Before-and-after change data
__________________________________________________
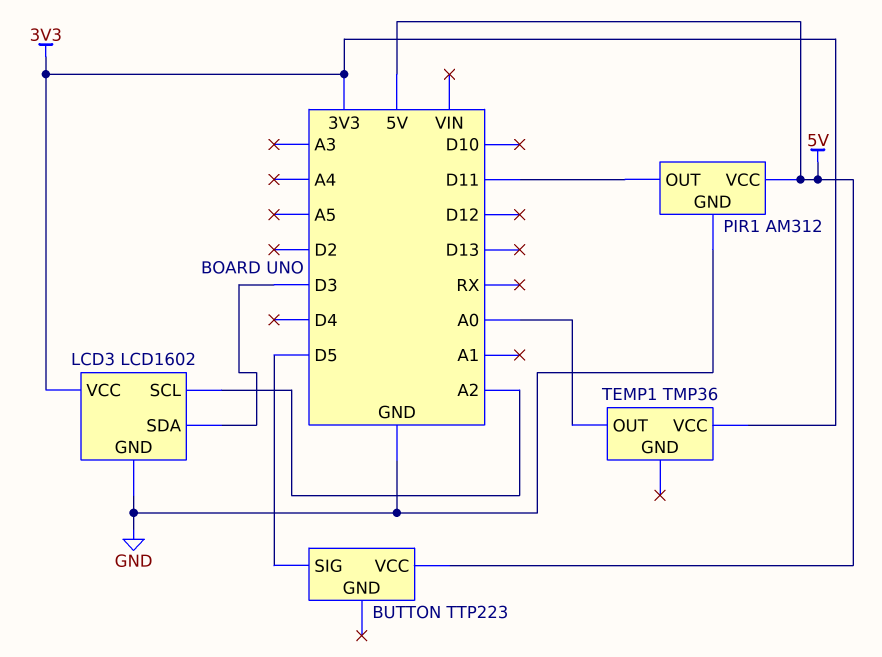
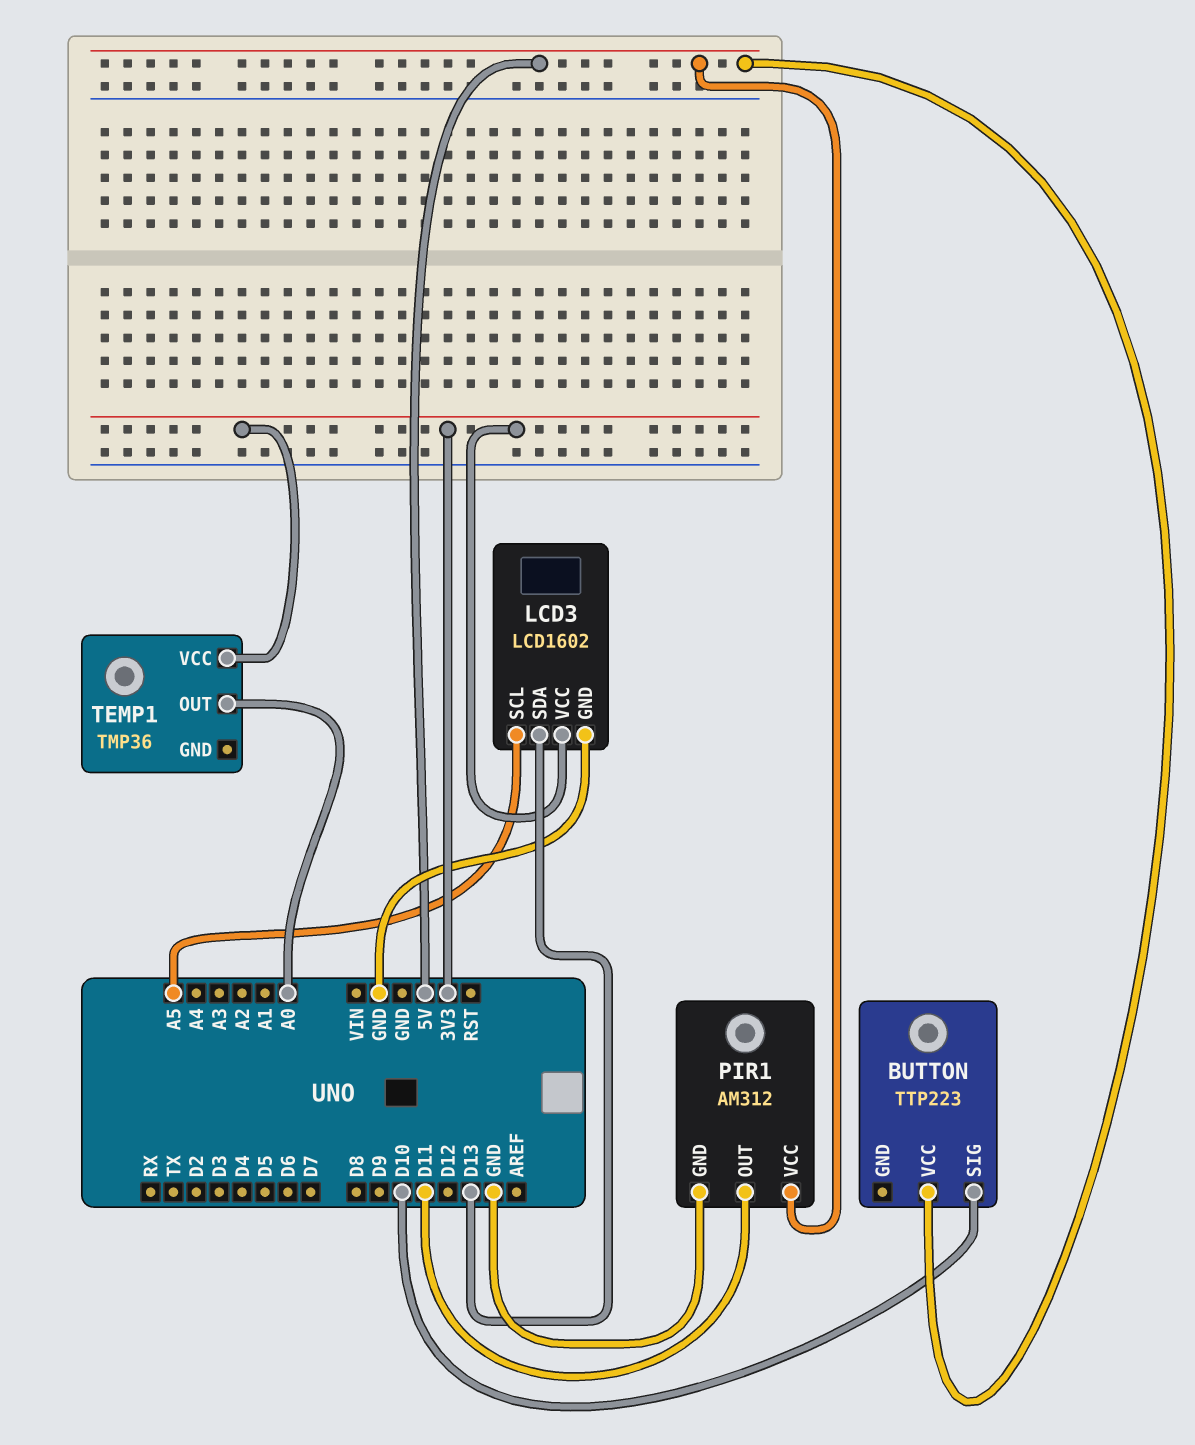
BUTTON pin SIG: D5 -> D10
LCD3 pin SCL: A2 -> A5
LCD3 pin SDA: D3 -> D13

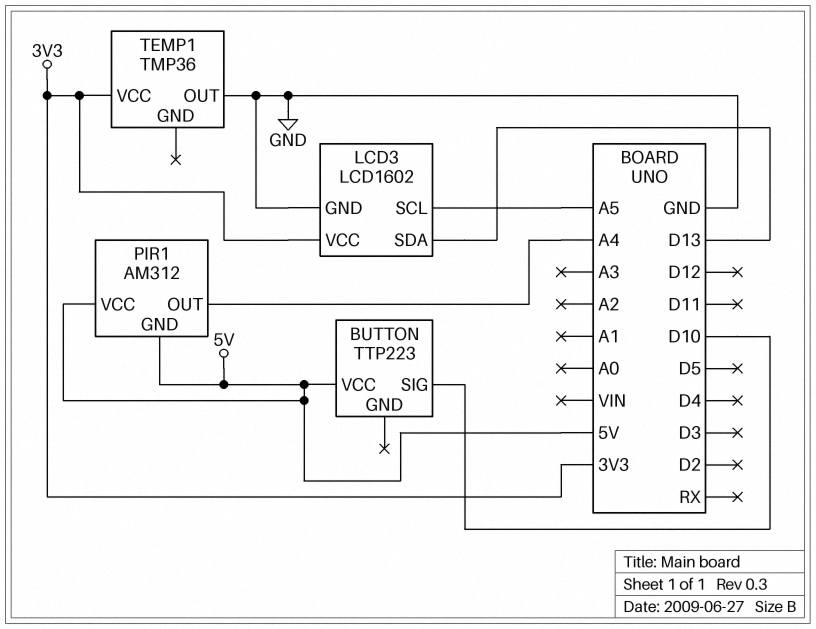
PIR1 pin GND: GND -> 5V
PIR1 pin OUT: D11 -> A4
TEMP1 pin OUT: A0 -> GND

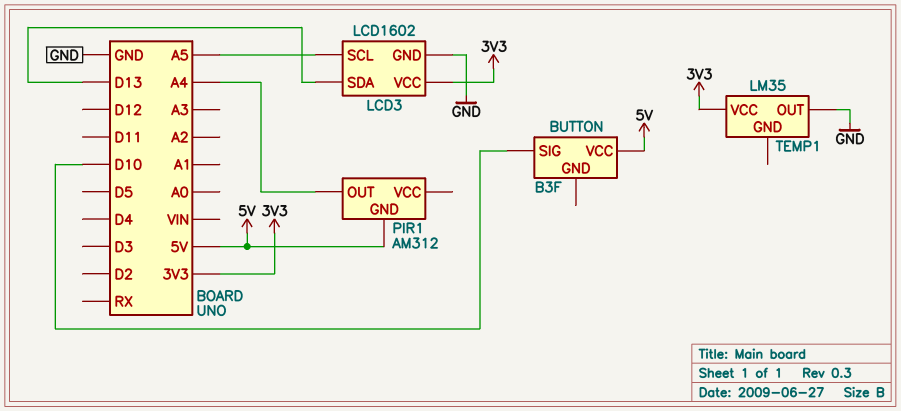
BUTTON: TTP223 -> B3F
PIR1 pin VCC: 5V -> none
TEMP1: TMP36 -> LM35

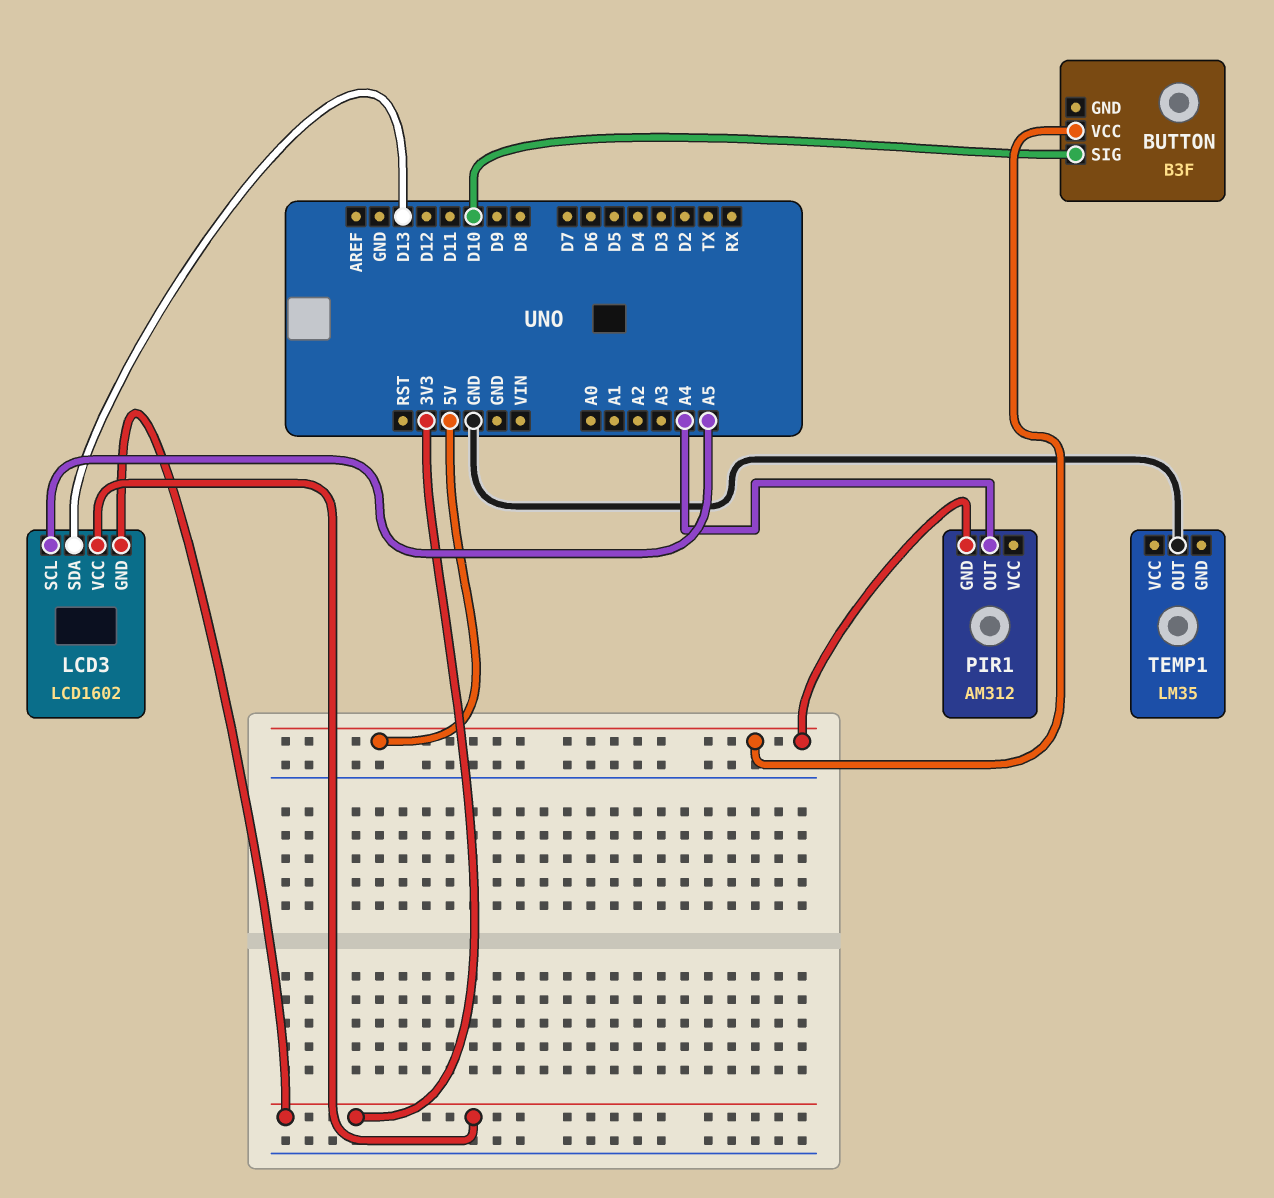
LCD3 pin GND: GND -> 3V3
TEMP1 pin VCC: 3V3 -> none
__________________________________________________
> **TASK DESCRIPTION**: Retype every record above word for word, leaving out any pictures.

> **RESULT**:
BUTTON pin SIG: D5 -> D10
LCD3 pin SCL: A2 -> A5
LCD3 pin SDA: D3 -> D13

PIR1 pin GND: GND -> 5V
PIR1 pin OUT: D11 -> A4
TEMP1 pin OUT: A0 -> GND

BUTTON: TTP223 -> B3F
PIR1 pin VCC: 5V -> none
TEMP1: TMP36 -> LM35

LCD3 pin GND: GND -> 3V3
TEMP1 pin VCC: 3V3 -> none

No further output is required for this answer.